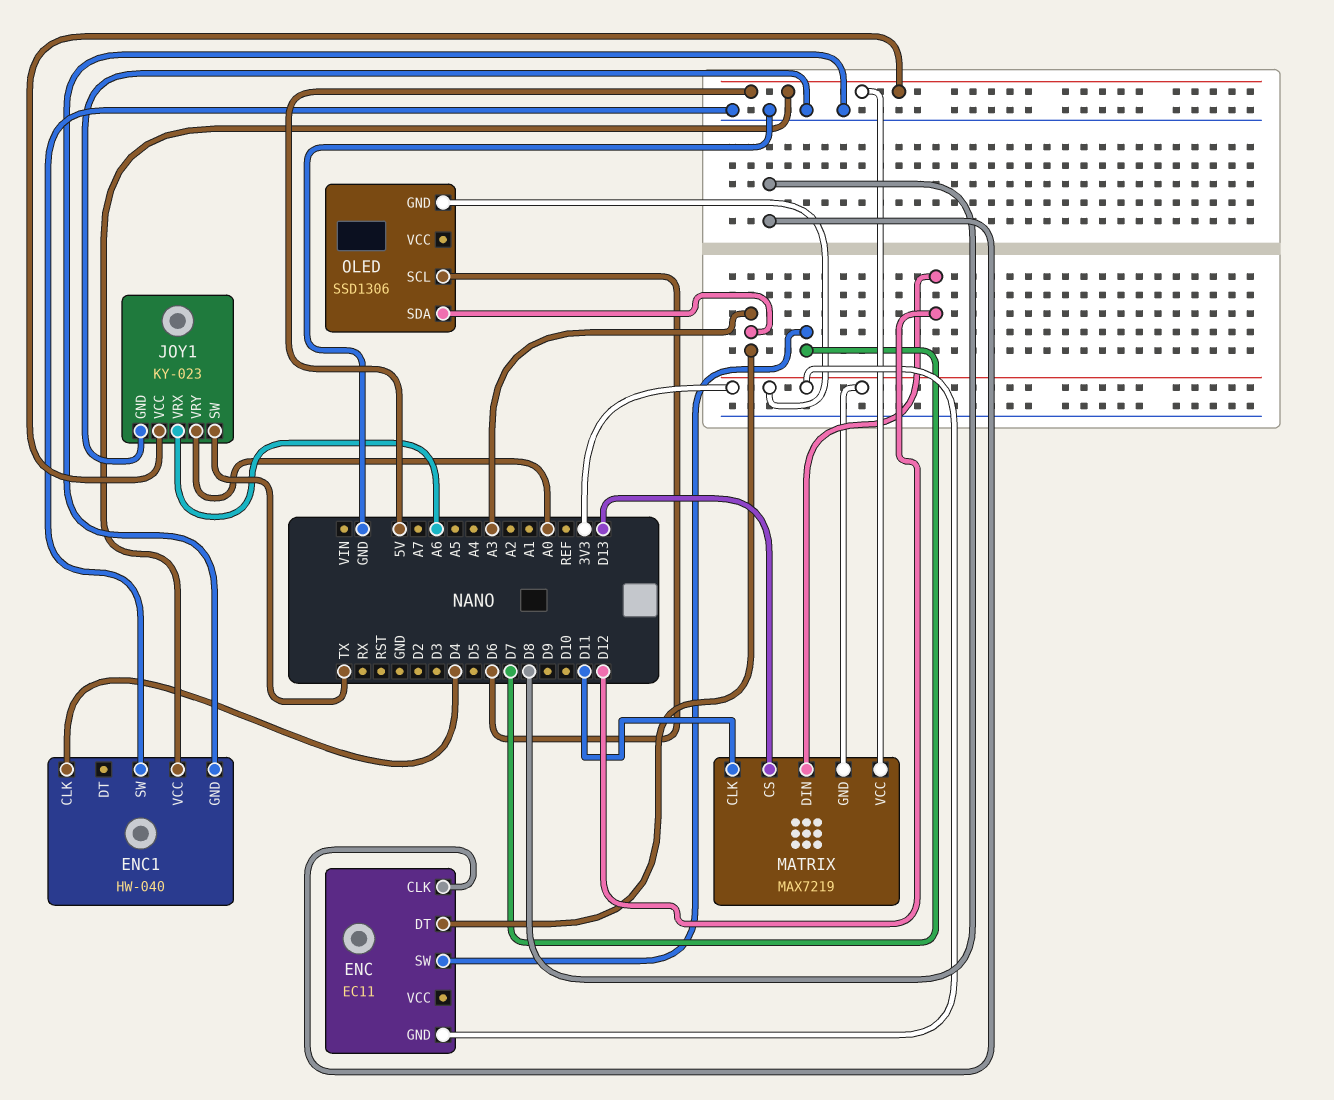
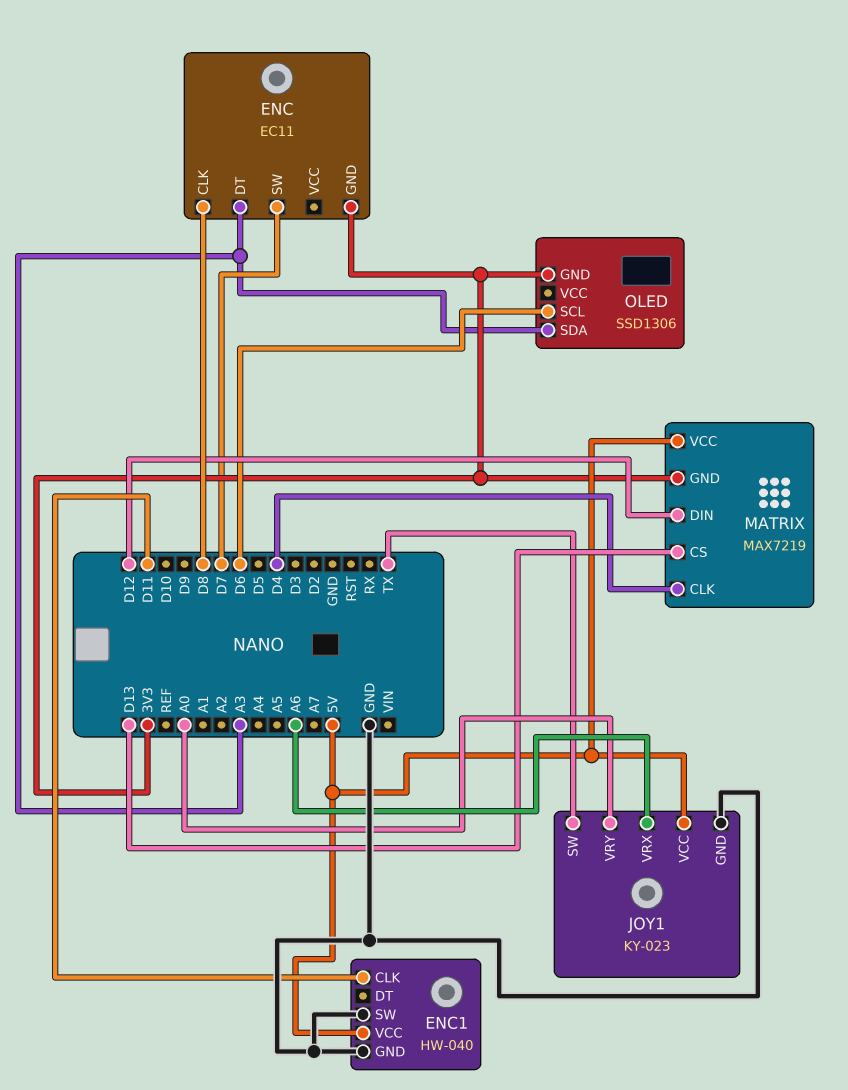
ENC1 pin CLK: D4 -> D11
MATRIX pin CLK: D11 -> D4

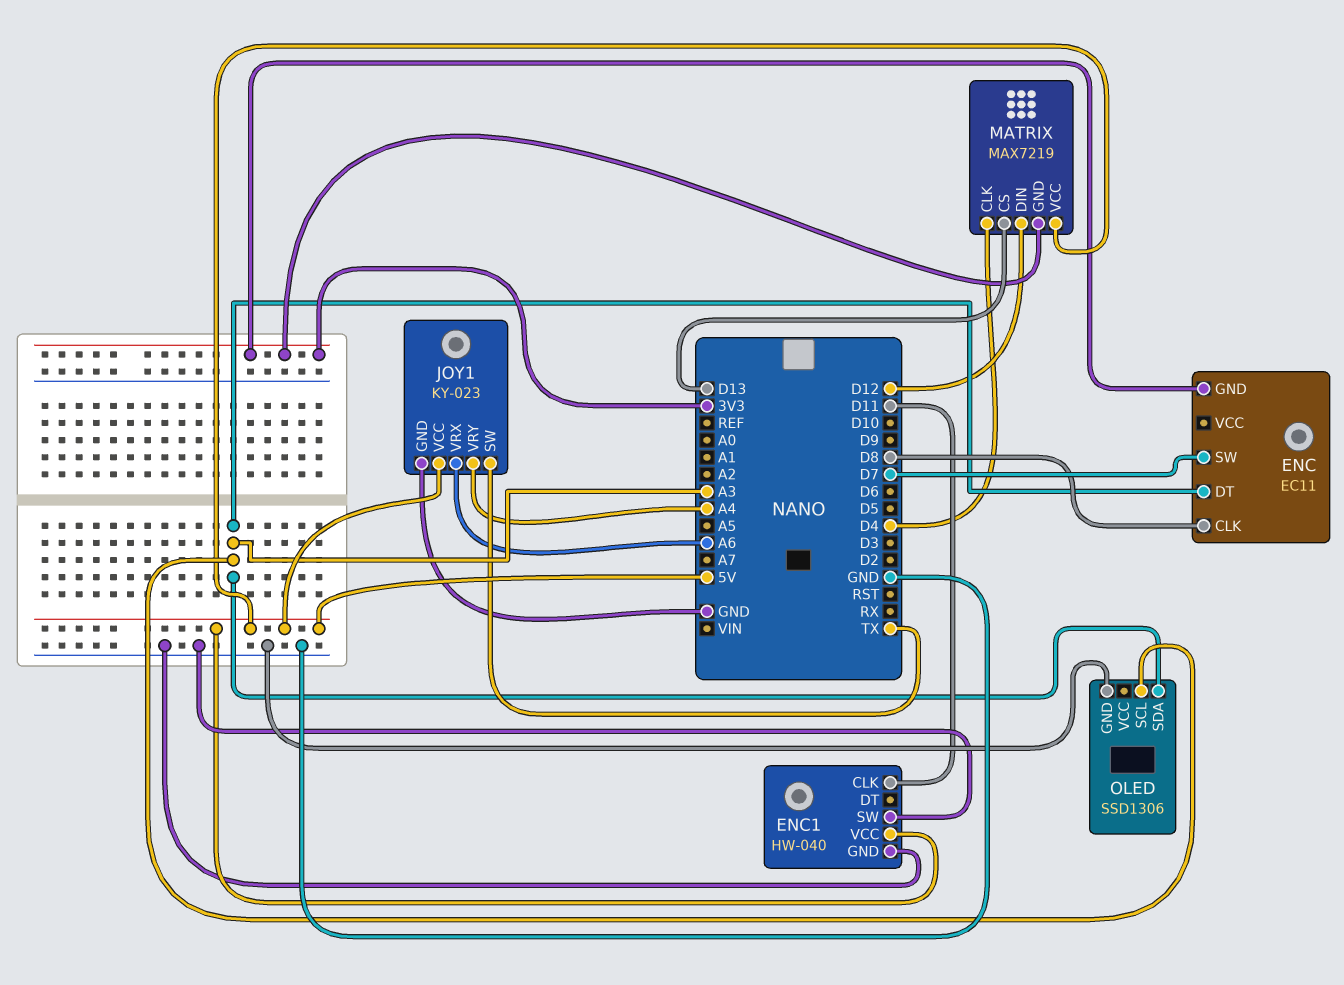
JOY1 pin VRY: A0 -> A4
OLED pin GND: 3V3 -> GND
OLED pin SCL: D6 -> A3

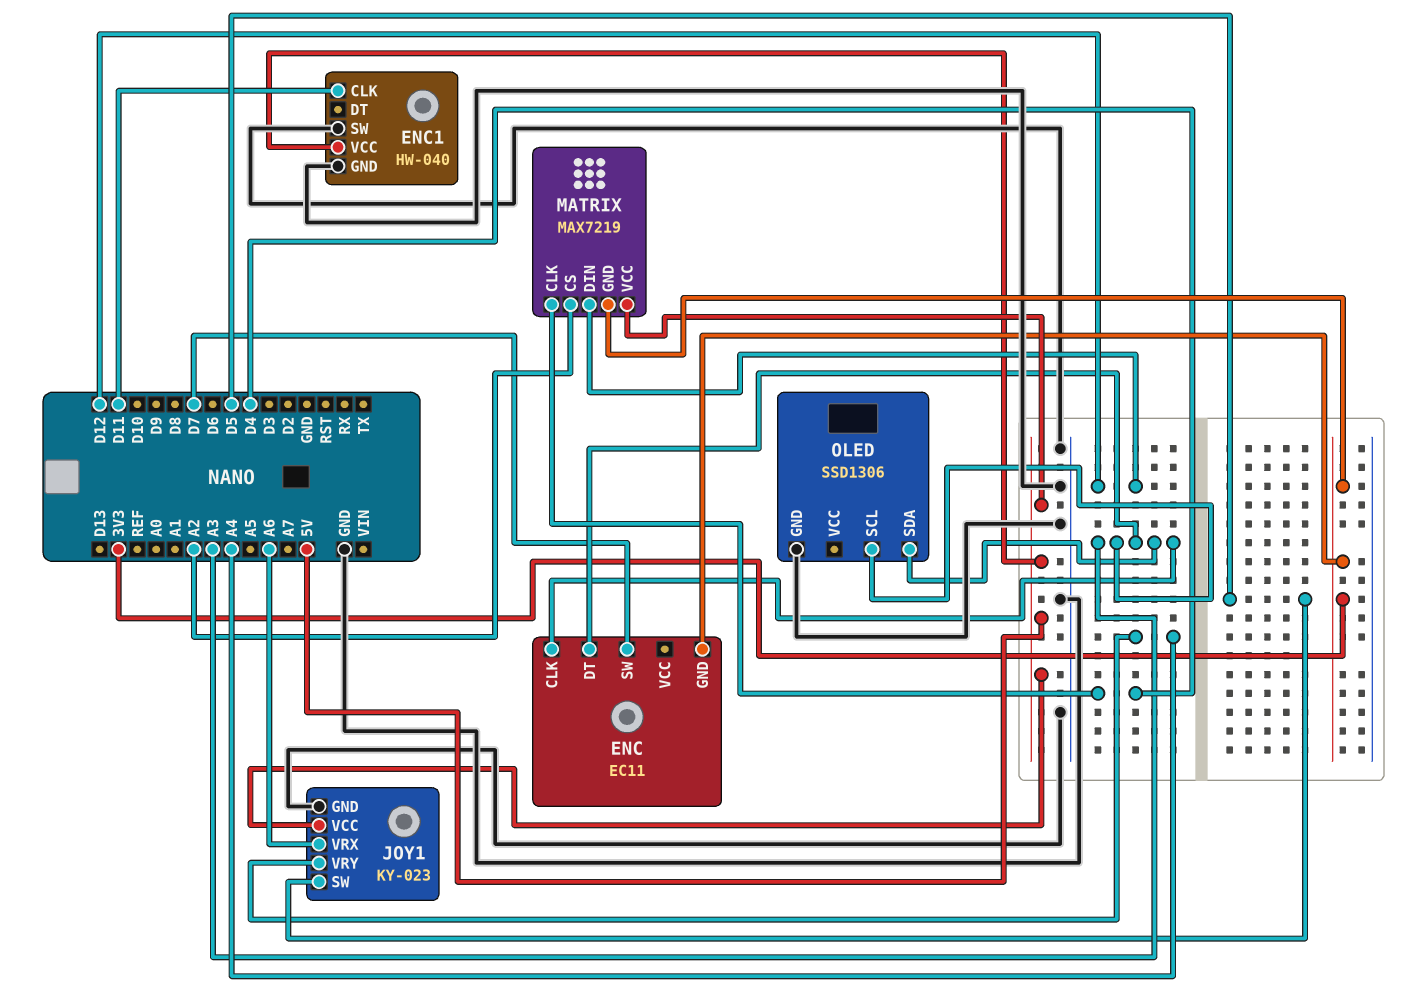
ENC pin CLK: D8 -> A3
JOY1 pin SW: TX -> D5
MATRIX pin CS: D13 -> A2

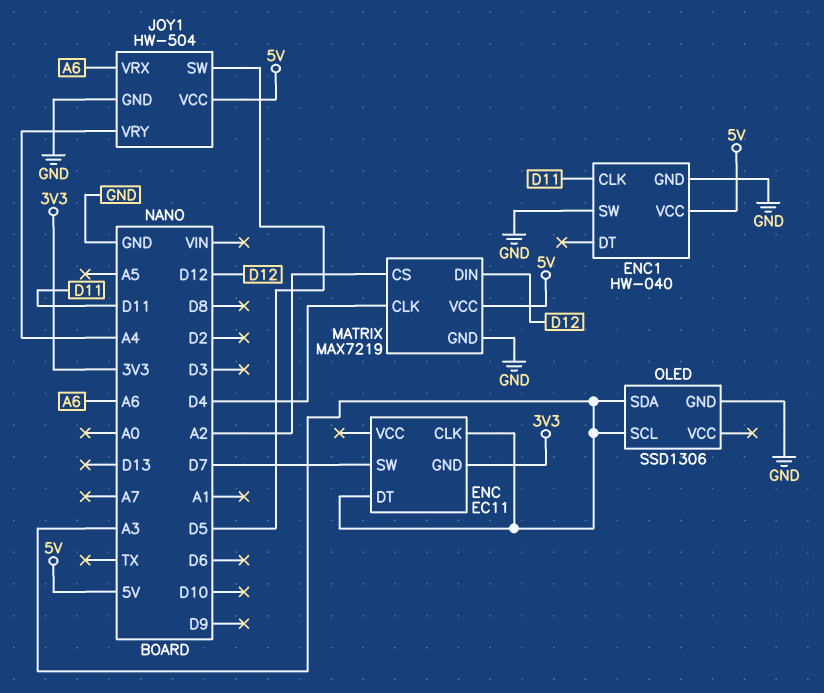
JOY1: KY-023 -> HW-504
MATRIX pin GND: 3V3 -> GND

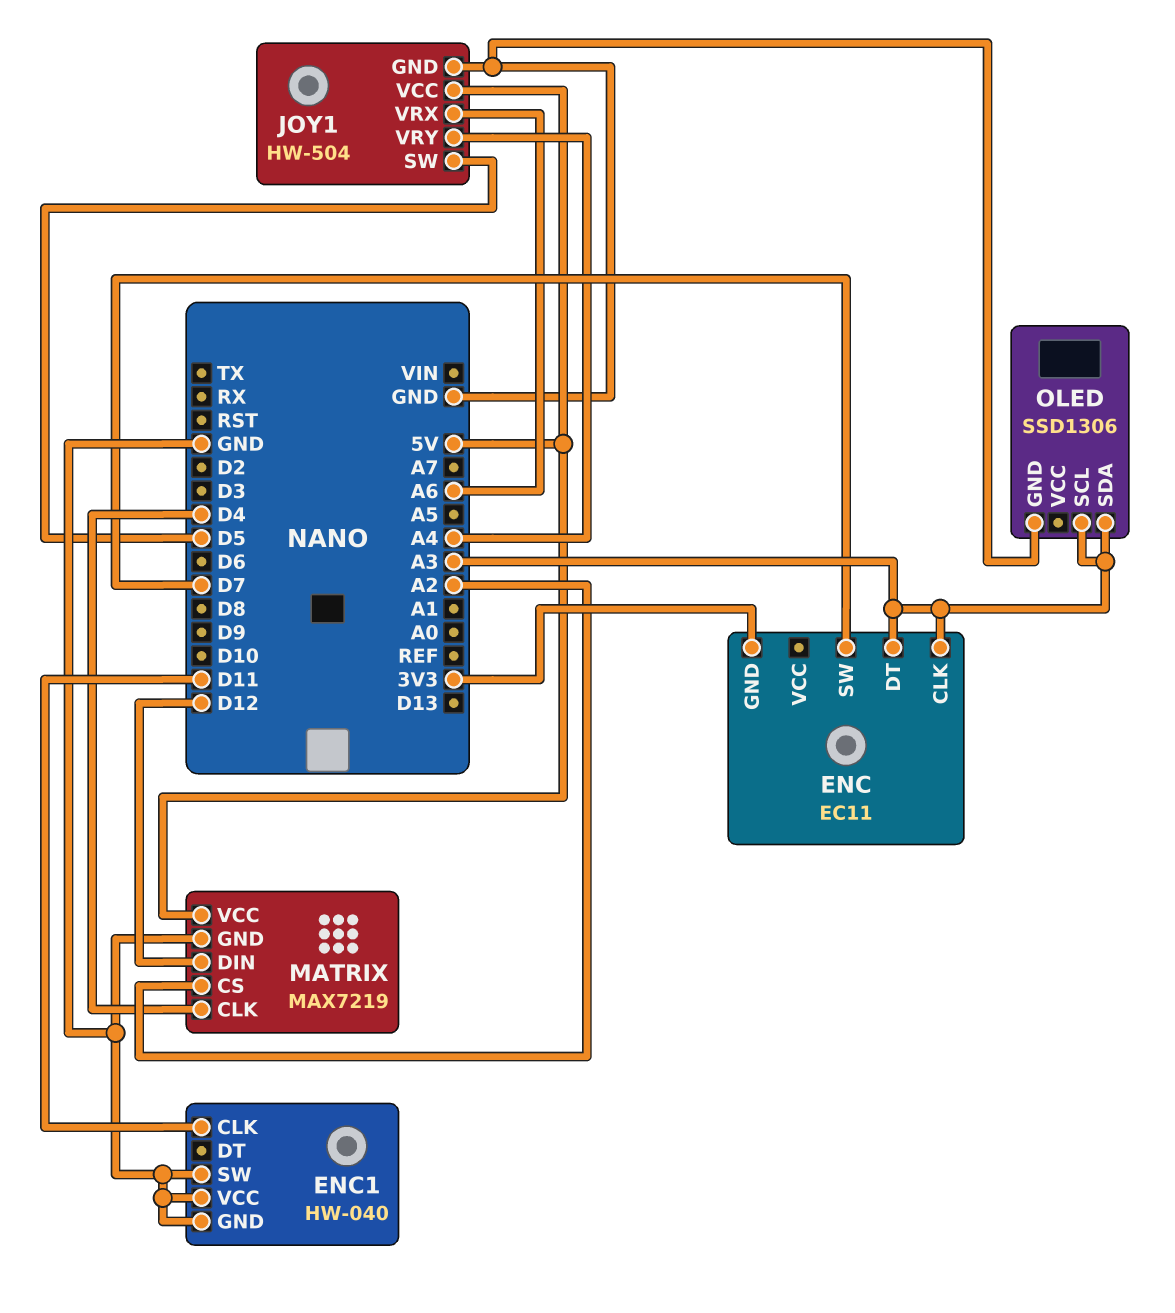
ENC1 pin VCC: 5V -> GND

_ _ _ _

- DIRECTIONS FOR THIS TASK
An exact copy of the entries, without any pictures, is what the answer should be.

- SOLVED EXERCISE
ENC1 pin CLK: D4 -> D11
MATRIX pin CLK: D11 -> D4

JOY1 pin VRY: A0 -> A4
OLED pin GND: 3V3 -> GND
OLED pin SCL: D6 -> A3

ENC pin CLK: D8 -> A3
JOY1 pin SW: TX -> D5
MATRIX pin CS: D13 -> A2

JOY1: KY-023 -> HW-504
MATRIX pin GND: 3V3 -> GND

ENC1 pin VCC: 5V -> GND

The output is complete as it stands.